Your goal:
One figure is the whole answer: the number of lines below that contain the word "schottky".

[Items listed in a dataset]
Segment Open

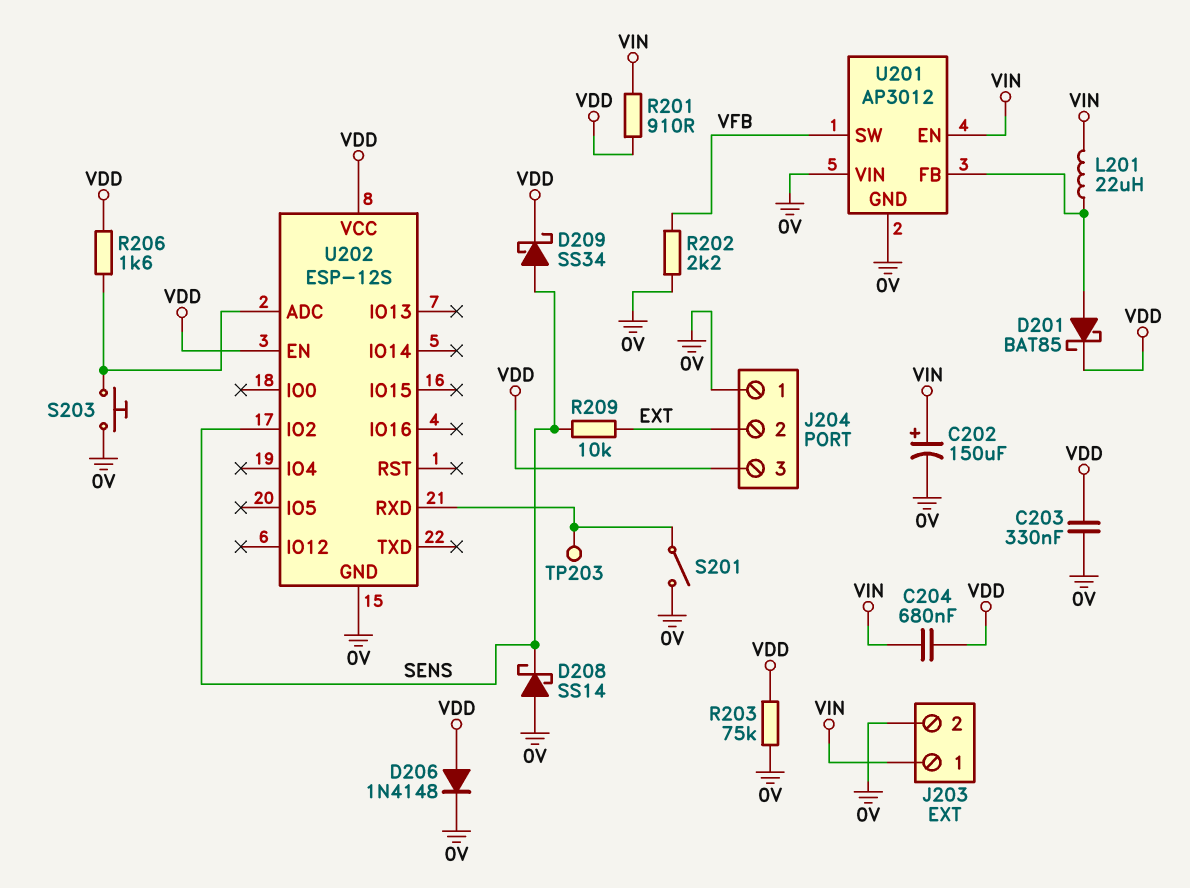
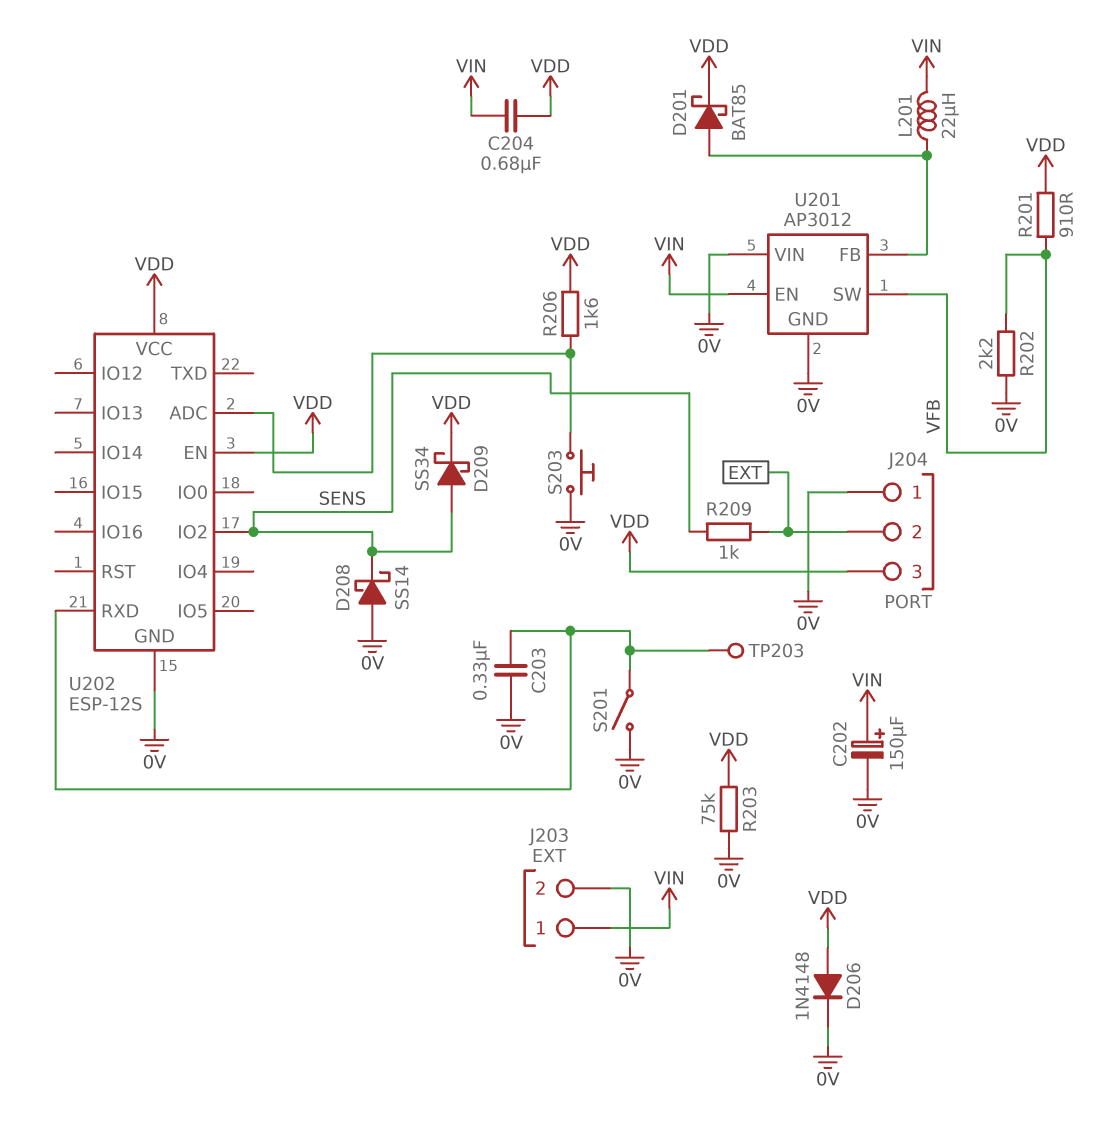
C203: 330nF (0V, VDD) -> 330nF (0V, U202/RXD)
R201: 910 (VDD, VIN) -> 910 (VDD, VFB)
R209: 10k (EXT, SENS) -> 1k (EXT, SENS)

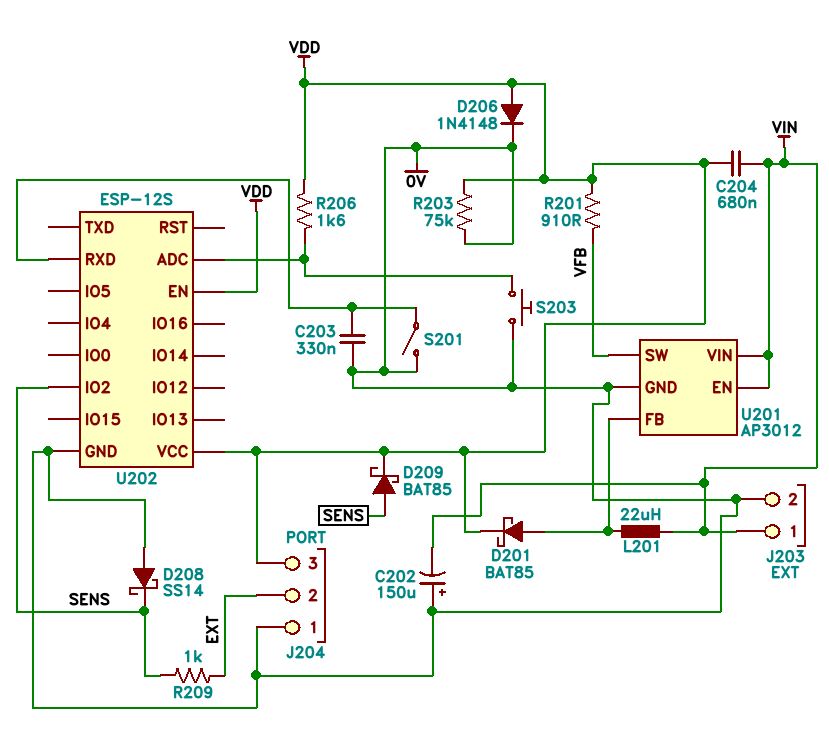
C202: 150uF (plus VIN, minus 0V) -> 150uF (plus 0V, minus VIN)
D209: schottky SS34 (A SENS, K VDD) -> schottky BAT85 (A SENS, K VDD)
R202: 2.2k (0V, VFB) -> none
TP203: test point (U202/RXD) -> none
U201 pin VIN: 0V -> VIN

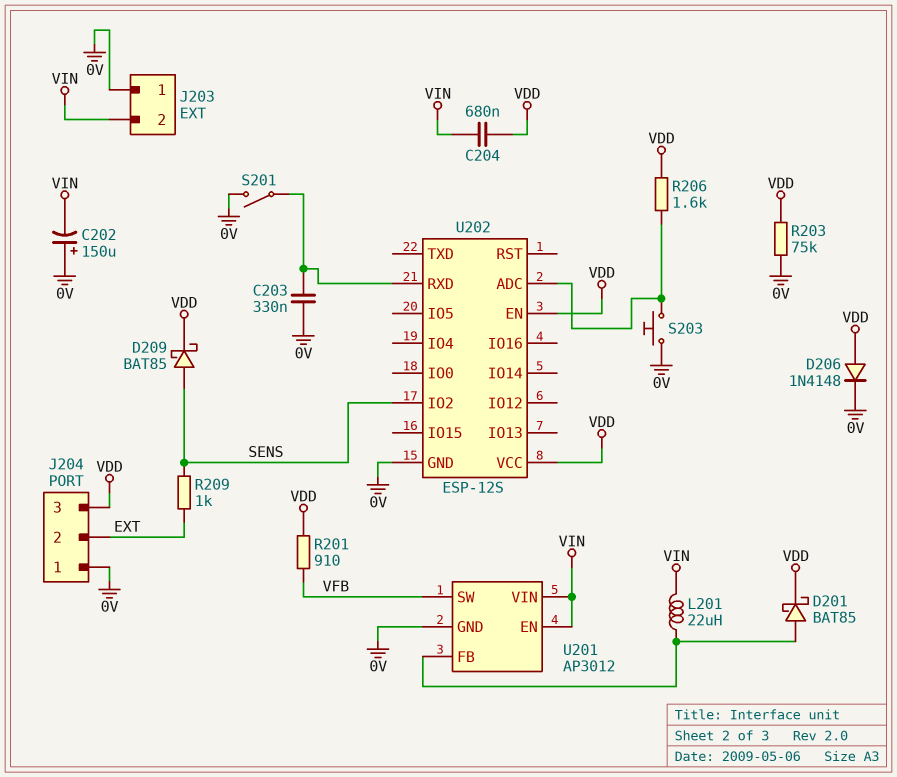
D208: schottky SS14 (A 0V, K SENS) -> none
J203 pin 1: VIN -> 0V
J203 pin 2: 0V -> VIN

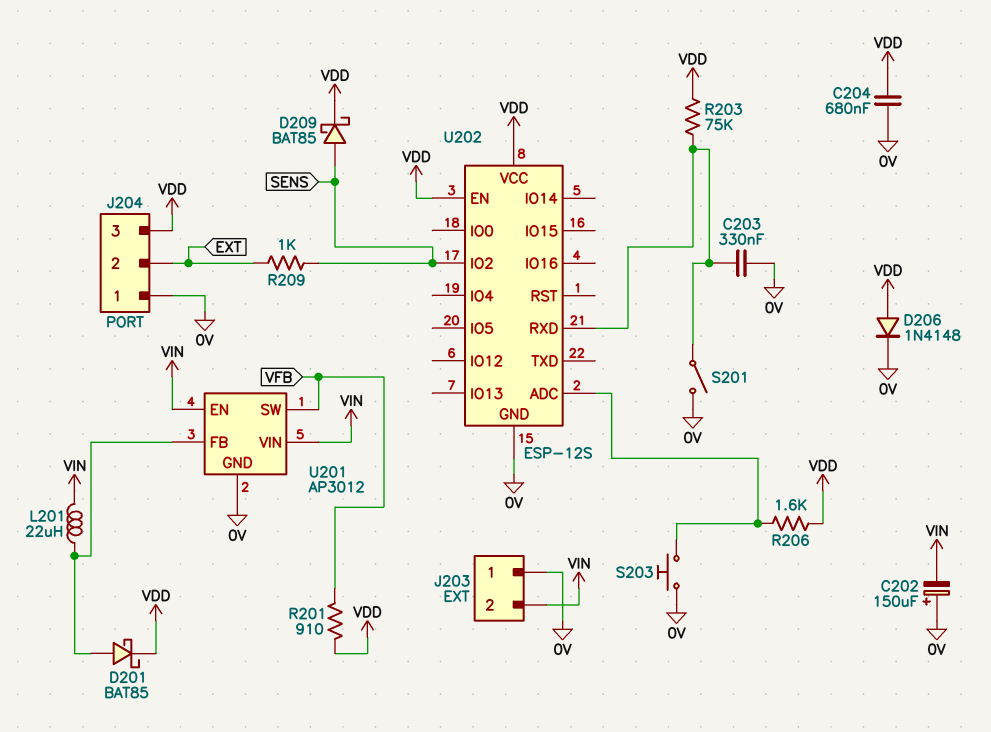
C204: 680nF (VDD, VIN) -> 680nF (0V, VDD)
R203: 75k (0V, VDD) -> 75k (U202/RXD, VDD)

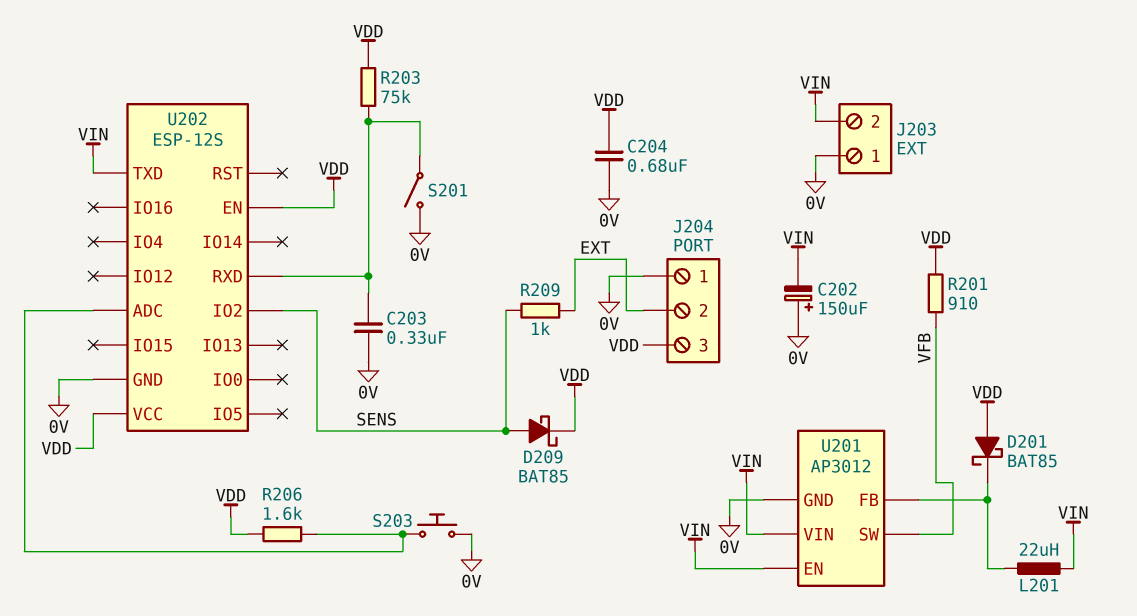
D201: schottky BAT85 (A U201/FB, K VDD) -> schottky BAT85 (A VDD, K U201/FB)
D206: diode 1N4148 (A VDD, K 0V) -> none
U202 pin TXD: none -> VIN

Segment Closed

Task answer:
3